Before-and-after object lists:
*** Block opens ***

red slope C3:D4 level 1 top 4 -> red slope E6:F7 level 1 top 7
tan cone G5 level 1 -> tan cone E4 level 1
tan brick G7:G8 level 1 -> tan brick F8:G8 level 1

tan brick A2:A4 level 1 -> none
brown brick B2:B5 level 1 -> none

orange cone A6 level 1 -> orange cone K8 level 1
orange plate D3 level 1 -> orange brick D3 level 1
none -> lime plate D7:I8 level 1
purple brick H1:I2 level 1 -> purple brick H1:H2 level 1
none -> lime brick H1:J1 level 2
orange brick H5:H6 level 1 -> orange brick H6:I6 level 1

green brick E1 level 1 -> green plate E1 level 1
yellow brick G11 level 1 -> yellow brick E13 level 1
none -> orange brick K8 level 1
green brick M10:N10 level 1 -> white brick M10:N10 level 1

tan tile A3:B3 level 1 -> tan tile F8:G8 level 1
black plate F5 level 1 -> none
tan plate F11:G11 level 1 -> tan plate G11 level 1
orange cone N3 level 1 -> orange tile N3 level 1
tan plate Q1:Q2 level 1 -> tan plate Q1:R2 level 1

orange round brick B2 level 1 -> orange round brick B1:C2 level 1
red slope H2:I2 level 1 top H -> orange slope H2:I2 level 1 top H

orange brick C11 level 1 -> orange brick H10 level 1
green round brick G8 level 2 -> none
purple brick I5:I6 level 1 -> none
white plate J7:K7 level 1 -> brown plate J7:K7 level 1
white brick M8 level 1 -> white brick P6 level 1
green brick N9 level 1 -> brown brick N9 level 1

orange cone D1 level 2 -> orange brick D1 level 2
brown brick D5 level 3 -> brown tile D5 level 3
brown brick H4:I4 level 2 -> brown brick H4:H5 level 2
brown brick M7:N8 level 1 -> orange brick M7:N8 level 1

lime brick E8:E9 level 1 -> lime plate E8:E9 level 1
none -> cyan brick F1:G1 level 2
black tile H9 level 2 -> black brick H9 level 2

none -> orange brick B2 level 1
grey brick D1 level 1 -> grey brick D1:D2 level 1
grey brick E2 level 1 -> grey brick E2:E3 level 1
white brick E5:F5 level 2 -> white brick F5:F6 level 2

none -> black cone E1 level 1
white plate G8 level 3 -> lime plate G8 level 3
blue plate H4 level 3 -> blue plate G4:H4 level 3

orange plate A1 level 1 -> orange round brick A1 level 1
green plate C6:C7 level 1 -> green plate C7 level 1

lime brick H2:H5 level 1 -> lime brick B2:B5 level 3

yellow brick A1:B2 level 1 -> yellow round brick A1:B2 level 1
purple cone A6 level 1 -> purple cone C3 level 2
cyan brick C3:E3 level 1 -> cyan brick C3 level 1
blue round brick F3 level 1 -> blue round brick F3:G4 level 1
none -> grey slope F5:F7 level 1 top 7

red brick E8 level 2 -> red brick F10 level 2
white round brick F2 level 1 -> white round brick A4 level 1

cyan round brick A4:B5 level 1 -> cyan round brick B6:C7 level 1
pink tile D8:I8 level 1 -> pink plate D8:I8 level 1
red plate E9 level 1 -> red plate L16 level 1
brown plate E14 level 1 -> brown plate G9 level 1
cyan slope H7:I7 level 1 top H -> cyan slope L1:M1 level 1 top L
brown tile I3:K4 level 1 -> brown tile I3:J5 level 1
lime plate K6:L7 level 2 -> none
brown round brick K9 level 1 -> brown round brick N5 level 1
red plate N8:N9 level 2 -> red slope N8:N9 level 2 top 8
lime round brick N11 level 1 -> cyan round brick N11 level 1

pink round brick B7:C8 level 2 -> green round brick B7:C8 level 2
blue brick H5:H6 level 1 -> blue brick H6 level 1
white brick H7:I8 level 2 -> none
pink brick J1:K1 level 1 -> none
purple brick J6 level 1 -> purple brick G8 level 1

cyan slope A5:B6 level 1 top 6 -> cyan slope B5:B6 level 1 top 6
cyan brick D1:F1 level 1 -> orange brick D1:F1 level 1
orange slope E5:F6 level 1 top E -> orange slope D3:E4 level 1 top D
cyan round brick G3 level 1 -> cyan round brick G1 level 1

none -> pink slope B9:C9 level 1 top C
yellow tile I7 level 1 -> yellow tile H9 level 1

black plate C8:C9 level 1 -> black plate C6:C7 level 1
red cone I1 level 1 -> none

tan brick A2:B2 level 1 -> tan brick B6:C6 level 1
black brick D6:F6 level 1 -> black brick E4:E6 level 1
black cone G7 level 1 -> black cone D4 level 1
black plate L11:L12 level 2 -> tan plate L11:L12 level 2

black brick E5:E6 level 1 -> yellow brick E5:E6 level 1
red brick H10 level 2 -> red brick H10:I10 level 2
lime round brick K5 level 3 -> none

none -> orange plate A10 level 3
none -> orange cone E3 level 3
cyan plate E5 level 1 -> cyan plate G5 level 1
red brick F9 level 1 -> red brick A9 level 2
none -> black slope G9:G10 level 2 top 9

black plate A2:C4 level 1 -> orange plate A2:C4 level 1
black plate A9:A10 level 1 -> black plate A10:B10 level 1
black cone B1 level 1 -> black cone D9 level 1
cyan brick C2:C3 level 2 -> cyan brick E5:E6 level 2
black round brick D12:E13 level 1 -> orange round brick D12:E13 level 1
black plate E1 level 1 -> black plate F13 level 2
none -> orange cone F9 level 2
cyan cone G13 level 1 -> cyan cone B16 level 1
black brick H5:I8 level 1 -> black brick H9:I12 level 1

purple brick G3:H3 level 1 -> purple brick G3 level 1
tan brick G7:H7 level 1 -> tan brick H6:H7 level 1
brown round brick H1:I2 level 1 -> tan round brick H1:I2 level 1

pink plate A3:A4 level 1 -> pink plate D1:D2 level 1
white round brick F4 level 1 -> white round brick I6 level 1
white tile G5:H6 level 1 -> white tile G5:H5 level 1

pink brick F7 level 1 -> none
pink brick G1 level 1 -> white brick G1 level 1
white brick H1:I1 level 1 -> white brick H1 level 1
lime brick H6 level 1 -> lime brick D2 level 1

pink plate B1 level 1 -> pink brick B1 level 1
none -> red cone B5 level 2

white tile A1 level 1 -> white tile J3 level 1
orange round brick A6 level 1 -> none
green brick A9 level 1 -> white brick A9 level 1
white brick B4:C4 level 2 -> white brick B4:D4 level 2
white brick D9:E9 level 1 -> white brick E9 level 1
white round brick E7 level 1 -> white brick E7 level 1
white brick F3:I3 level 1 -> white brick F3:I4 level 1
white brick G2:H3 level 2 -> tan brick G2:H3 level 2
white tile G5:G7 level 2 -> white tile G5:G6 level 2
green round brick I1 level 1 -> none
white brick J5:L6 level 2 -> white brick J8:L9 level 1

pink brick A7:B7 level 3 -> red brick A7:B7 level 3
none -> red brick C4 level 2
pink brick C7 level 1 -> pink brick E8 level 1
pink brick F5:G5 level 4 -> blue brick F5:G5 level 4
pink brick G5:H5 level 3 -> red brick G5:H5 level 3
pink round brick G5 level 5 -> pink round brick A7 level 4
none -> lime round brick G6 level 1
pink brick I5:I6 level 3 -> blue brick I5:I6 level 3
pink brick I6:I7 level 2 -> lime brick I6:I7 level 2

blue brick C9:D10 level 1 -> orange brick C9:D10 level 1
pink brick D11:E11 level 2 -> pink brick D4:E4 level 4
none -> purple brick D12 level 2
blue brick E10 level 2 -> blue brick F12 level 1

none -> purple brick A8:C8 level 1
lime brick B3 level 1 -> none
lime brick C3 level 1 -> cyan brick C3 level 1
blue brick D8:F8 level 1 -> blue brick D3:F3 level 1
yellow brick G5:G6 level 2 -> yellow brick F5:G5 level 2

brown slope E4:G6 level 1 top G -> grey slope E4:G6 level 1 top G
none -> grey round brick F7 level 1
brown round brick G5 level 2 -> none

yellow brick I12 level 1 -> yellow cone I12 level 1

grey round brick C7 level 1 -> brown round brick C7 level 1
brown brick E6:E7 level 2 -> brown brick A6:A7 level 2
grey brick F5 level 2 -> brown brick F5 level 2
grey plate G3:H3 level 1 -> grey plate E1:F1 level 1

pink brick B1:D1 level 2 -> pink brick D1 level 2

*** Block closes ***

Instructions for the task: Show every line from the entries above in which the word "grey" appears.

Response to the exercise:
grey brick D1 level 1 -> grey brick D1:D2 level 1
grey brick E2 level 1 -> grey brick E2:E3 level 1
none -> grey slope F5:F7 level 1 top 7
brown slope E4:G6 level 1 top G -> grey slope E4:G6 level 1 top G
none -> grey round brick F7 level 1
grey round brick C7 level 1 -> brown round brick C7 level 1
grey brick F5 level 2 -> brown brick F5 level 2
grey plate G3:H3 level 1 -> grey plate E1:F1 level 1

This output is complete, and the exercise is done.